== Saved entries ==
↓

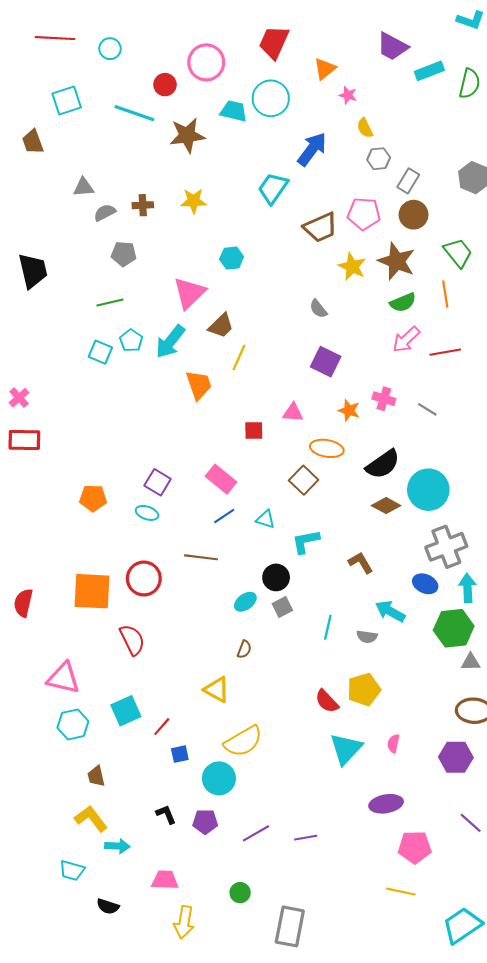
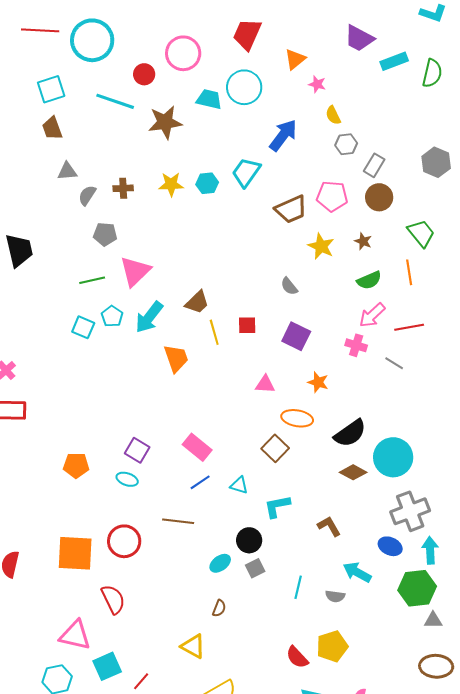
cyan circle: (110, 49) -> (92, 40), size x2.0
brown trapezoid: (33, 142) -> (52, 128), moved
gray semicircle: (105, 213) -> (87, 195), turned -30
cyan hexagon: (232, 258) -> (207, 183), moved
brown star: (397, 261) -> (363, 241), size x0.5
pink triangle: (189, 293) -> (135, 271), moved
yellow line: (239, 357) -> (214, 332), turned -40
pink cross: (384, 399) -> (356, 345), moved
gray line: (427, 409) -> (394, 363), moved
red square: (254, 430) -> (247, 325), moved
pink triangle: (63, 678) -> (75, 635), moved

↑

== Prompt ==
Above are the records; copy exactly the lines from the one with "yellow line: (239, 357)" through the final line.

== Output for this exercise ==
yellow line: (239, 357) -> (214, 332), turned -40
pink cross: (384, 399) -> (356, 345), moved
gray line: (427, 409) -> (394, 363), moved
red square: (254, 430) -> (247, 325), moved
pink triangle: (63, 678) -> (75, 635), moved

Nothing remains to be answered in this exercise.